*** Exercise data ***

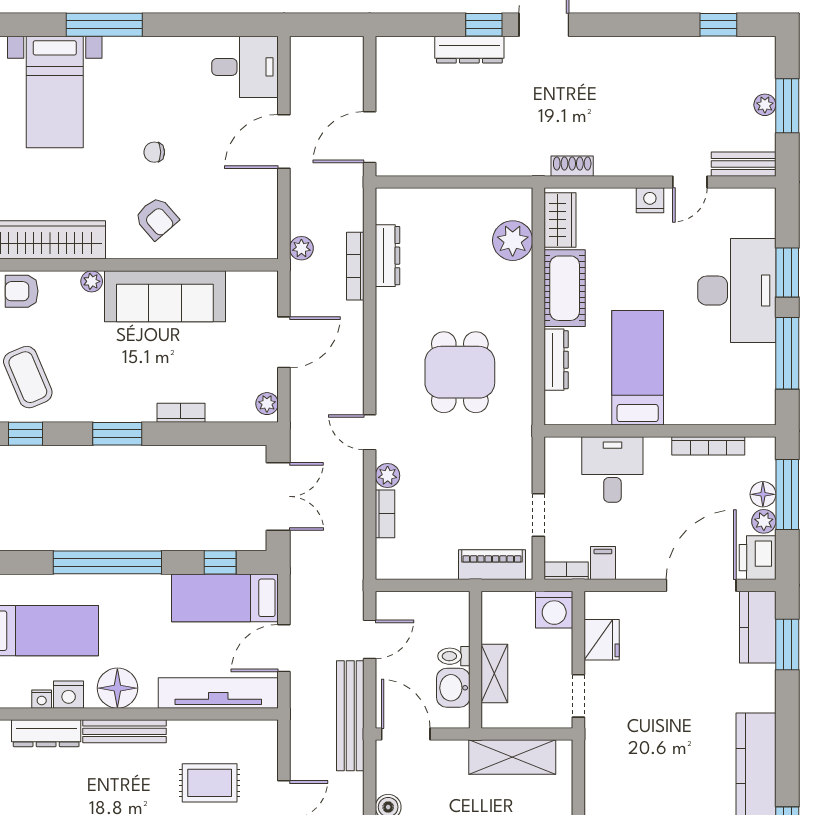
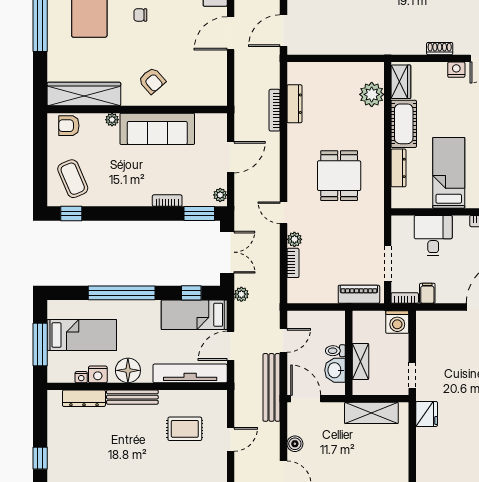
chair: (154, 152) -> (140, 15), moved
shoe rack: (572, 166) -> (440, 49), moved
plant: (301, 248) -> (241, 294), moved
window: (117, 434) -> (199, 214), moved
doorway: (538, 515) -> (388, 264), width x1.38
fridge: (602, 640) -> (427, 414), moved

*** End of Exercise data ***

# Directions for this task
This exercise calls for the lines from the one holding "window: (117, 434) -> (199, 214), moved" through the end of the entries, transcribed exactly and with nothing more.

# Task result
window: (117, 434) -> (199, 214), moved
doorway: (538, 515) -> (388, 264), width x1.38
fridge: (602, 640) -> (427, 414), moved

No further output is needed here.